Revision tracking records
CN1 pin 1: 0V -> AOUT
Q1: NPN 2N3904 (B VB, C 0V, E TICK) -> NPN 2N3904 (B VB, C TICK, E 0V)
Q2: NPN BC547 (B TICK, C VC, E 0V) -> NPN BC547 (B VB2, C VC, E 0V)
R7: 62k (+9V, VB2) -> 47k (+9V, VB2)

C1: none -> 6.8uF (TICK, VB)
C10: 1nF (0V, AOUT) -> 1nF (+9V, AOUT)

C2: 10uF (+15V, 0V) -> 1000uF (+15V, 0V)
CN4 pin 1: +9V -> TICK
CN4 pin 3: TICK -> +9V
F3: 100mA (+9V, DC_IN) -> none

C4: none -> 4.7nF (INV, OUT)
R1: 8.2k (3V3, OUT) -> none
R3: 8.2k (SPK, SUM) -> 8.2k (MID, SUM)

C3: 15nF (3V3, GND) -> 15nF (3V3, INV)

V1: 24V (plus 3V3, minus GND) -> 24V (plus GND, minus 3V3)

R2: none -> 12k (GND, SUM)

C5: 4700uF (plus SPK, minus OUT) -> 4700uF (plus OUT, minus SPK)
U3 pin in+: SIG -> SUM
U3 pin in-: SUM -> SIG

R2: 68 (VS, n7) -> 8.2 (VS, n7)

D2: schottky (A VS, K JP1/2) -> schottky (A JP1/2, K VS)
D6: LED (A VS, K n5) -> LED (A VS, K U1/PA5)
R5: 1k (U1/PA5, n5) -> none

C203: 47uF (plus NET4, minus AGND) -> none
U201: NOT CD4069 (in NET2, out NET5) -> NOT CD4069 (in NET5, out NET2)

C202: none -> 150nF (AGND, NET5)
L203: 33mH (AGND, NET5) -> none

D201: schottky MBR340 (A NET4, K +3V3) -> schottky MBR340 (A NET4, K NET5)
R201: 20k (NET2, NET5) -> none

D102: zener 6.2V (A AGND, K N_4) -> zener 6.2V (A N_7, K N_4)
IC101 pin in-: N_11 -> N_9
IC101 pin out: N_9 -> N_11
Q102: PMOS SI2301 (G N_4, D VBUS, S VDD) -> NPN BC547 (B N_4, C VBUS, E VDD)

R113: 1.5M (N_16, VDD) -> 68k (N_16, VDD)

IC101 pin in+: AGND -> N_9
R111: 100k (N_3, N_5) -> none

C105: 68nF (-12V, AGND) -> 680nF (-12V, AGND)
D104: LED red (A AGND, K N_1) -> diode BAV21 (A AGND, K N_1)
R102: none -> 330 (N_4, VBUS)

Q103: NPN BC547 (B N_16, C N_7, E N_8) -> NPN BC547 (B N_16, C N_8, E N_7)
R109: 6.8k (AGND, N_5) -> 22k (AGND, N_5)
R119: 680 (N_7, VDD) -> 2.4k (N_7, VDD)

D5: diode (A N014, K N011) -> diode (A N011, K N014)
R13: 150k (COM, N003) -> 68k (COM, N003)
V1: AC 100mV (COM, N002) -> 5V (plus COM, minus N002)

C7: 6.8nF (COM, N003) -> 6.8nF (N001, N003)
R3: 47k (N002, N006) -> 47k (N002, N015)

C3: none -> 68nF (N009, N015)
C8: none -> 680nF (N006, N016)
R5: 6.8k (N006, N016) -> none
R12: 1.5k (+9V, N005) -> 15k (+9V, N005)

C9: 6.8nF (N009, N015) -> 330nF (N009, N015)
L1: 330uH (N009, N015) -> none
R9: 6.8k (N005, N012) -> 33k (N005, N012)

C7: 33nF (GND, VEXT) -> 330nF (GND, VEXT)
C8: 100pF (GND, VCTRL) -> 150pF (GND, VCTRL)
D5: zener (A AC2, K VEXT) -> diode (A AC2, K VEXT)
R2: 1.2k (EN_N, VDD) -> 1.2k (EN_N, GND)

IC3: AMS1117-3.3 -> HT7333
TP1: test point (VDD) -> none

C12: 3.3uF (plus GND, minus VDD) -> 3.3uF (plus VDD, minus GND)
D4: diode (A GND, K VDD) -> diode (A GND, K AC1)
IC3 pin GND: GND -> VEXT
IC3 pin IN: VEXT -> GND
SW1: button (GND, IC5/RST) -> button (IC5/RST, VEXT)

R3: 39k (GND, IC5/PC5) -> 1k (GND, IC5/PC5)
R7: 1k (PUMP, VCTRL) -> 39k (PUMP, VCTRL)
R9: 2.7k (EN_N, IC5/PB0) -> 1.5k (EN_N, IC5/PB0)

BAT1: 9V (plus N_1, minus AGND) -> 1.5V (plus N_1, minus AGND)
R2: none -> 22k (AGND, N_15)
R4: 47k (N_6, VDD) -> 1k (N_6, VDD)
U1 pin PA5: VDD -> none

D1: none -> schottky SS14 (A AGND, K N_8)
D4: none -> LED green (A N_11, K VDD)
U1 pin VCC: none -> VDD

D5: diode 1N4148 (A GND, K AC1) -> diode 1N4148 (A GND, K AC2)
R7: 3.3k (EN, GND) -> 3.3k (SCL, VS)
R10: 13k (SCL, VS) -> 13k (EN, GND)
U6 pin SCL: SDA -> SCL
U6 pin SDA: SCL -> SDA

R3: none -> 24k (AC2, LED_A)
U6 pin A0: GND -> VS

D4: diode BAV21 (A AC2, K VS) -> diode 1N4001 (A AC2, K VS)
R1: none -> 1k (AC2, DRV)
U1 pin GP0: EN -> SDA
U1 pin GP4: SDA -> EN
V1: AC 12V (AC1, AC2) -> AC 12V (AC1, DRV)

### WHAT YOU ARE ASKED TO DO
Looking at the entries above, determine how many lines contain the word "plus" and state only that number.

### OUTPUT OF THE EXERCISE
6